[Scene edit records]
== Segment start ==
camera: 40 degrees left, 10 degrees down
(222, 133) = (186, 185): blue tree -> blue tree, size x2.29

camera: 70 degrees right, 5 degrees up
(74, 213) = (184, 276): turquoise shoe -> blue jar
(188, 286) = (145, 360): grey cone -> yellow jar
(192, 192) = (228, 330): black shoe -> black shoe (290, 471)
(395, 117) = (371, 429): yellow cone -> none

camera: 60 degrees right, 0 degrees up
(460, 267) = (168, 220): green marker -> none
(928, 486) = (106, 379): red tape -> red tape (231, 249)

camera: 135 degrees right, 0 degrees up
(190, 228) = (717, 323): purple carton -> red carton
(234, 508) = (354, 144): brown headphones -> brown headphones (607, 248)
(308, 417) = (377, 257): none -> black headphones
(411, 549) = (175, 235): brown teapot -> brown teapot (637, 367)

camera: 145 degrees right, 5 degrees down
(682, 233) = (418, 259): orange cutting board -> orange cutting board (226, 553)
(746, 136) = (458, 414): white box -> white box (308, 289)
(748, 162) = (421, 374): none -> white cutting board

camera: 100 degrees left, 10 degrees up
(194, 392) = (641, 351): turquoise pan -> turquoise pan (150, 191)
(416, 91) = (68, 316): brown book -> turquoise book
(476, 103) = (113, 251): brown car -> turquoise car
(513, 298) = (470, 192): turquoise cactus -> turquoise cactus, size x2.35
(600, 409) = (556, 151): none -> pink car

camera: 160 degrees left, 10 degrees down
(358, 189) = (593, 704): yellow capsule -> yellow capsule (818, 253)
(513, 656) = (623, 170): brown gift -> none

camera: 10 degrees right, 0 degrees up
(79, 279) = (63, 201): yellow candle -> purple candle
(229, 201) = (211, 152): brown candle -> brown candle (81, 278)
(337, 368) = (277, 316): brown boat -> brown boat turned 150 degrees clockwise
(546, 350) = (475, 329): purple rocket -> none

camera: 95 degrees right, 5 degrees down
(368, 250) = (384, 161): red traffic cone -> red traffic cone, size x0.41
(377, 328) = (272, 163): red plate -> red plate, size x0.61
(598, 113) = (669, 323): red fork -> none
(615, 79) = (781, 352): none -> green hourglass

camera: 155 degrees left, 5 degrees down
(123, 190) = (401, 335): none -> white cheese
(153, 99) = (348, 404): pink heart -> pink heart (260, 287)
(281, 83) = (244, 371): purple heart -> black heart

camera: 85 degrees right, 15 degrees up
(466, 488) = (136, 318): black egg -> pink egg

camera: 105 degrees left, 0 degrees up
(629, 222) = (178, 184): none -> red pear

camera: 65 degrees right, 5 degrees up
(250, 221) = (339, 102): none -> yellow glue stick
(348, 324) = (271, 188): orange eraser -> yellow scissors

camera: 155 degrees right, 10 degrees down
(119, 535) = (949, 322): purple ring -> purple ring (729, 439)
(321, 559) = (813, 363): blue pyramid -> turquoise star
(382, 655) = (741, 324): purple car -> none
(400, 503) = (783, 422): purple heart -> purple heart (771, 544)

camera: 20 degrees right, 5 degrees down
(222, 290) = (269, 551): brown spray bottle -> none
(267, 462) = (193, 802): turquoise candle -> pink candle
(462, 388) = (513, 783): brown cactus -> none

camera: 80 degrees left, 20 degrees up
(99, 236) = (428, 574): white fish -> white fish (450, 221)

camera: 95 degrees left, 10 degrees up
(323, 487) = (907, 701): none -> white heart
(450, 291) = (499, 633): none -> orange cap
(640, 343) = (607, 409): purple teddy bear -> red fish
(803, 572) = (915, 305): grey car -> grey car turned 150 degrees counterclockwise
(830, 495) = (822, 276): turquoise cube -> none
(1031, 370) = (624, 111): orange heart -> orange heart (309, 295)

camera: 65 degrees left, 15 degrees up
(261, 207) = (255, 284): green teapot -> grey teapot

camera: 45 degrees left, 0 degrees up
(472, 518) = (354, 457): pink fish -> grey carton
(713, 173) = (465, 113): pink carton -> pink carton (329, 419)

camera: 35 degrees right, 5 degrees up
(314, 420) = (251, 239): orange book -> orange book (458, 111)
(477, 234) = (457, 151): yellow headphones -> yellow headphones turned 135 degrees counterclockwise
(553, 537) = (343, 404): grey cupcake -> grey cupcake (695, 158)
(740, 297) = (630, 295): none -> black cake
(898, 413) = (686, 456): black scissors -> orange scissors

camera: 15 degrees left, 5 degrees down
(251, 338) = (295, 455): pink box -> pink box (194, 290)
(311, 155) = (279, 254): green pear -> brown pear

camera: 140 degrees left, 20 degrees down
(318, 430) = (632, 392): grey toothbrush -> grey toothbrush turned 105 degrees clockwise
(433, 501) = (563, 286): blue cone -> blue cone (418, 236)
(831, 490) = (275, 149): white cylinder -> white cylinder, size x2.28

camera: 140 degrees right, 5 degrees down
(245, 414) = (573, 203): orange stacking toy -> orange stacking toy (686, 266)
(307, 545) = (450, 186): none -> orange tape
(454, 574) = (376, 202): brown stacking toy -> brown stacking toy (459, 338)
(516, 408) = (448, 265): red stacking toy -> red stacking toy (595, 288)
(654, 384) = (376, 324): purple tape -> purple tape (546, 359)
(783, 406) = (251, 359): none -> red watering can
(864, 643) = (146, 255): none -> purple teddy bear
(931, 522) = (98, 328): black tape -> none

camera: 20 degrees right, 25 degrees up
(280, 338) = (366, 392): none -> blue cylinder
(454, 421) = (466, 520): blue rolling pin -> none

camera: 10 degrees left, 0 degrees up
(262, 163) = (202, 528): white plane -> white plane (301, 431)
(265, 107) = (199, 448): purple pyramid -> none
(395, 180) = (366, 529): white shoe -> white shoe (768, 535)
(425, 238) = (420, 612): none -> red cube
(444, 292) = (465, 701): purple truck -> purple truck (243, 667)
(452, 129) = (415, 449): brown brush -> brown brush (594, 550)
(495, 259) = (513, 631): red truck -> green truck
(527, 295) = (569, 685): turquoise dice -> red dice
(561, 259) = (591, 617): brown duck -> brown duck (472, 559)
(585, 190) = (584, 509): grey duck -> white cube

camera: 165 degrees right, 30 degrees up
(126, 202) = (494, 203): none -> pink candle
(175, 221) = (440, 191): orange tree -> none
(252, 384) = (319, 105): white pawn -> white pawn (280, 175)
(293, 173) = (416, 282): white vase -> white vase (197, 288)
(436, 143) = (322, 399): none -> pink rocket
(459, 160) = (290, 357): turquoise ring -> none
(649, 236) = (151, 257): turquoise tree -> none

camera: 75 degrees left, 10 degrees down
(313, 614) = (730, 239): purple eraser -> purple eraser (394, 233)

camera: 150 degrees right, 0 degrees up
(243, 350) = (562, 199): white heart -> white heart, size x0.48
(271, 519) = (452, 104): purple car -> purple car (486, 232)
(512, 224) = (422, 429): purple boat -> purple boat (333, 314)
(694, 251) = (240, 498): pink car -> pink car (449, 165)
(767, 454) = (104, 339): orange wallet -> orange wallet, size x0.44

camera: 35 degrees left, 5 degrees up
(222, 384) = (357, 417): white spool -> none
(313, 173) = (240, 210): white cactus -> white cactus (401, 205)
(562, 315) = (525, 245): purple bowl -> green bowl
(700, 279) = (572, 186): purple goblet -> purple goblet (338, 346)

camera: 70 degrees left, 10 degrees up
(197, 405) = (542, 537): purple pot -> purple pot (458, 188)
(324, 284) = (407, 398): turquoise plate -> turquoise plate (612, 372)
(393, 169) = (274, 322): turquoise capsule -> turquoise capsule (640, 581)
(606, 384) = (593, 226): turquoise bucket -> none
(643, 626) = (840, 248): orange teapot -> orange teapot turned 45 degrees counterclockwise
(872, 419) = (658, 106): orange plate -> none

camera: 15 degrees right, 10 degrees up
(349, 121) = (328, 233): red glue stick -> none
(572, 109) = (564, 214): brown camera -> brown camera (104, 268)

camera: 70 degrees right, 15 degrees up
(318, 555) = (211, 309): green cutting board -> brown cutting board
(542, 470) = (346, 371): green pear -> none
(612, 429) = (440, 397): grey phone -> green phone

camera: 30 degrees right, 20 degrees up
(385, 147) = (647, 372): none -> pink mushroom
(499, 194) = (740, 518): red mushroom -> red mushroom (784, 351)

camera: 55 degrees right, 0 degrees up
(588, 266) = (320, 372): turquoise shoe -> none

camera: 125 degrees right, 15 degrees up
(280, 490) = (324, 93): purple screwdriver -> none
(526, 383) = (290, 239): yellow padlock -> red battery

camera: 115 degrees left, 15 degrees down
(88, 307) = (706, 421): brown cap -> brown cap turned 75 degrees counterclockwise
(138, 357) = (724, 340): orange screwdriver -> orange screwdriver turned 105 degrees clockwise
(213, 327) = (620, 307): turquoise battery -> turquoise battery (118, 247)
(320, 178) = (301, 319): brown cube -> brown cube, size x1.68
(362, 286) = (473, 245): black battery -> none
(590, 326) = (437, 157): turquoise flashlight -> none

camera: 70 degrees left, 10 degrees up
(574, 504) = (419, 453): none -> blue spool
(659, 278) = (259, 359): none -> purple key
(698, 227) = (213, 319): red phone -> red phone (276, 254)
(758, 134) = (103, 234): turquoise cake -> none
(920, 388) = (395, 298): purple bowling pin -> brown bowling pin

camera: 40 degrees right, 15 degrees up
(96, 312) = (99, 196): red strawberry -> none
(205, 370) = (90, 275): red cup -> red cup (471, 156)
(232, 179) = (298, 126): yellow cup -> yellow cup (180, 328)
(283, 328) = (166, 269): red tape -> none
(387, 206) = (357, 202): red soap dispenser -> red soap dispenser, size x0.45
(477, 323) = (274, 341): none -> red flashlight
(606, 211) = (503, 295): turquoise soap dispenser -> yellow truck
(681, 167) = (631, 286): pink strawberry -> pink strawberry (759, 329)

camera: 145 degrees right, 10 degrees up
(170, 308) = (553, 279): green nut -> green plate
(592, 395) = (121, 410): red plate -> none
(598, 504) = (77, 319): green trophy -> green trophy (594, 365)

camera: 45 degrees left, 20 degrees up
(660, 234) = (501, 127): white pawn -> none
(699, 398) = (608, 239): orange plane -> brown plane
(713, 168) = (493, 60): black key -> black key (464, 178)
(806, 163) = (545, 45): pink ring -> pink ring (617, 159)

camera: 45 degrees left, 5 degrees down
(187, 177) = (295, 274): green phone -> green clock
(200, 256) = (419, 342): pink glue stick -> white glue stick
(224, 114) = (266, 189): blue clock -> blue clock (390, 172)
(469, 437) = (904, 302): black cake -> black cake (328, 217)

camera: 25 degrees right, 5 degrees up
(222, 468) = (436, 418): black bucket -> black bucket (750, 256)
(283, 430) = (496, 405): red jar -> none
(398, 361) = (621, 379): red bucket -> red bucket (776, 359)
== Segment end ==
• ABOUT THIS EXERCISE
Above are the records. Print exactly, and only, the lines from the line with "(358, 189) = (593, 704): yellow" to the line with "camera: 155 degrees right, 10 degrees down", both inclusive.

• WORKED SOLUTION
(358, 189) = (593, 704): yellow capsule -> yellow capsule (818, 253)
(513, 656) = (623, 170): brown gift -> none

camera: 10 degrees right, 0 degrees up
(79, 279) = (63, 201): yellow candle -> purple candle
(229, 201) = (211, 152): brown candle -> brown candle (81, 278)
(337, 368) = (277, 316): brown boat -> brown boat turned 150 degrees clockwise
(546, 350) = (475, 329): purple rocket -> none

camera: 95 degrees right, 5 degrees down
(368, 250) = (384, 161): red traffic cone -> red traffic cone, size x0.41
(377, 328) = (272, 163): red plate -> red plate, size x0.61
(598, 113) = (669, 323): red fork -> none
(615, 79) = (781, 352): none -> green hourglass

camera: 155 degrees left, 5 degrees down
(123, 190) = (401, 335): none -> white cheese
(153, 99) = (348, 404): pink heart -> pink heart (260, 287)
(281, 83) = (244, 371): purple heart -> black heart

camera: 85 degrees right, 15 degrees up
(466, 488) = (136, 318): black egg -> pink egg

camera: 105 degrees left, 0 degrees up
(629, 222) = (178, 184): none -> red pear

camera: 65 degrees right, 5 degrees up
(250, 221) = (339, 102): none -> yellow glue stick
(348, 324) = (271, 188): orange eraser -> yellow scissors

camera: 155 degrees right, 10 degrees down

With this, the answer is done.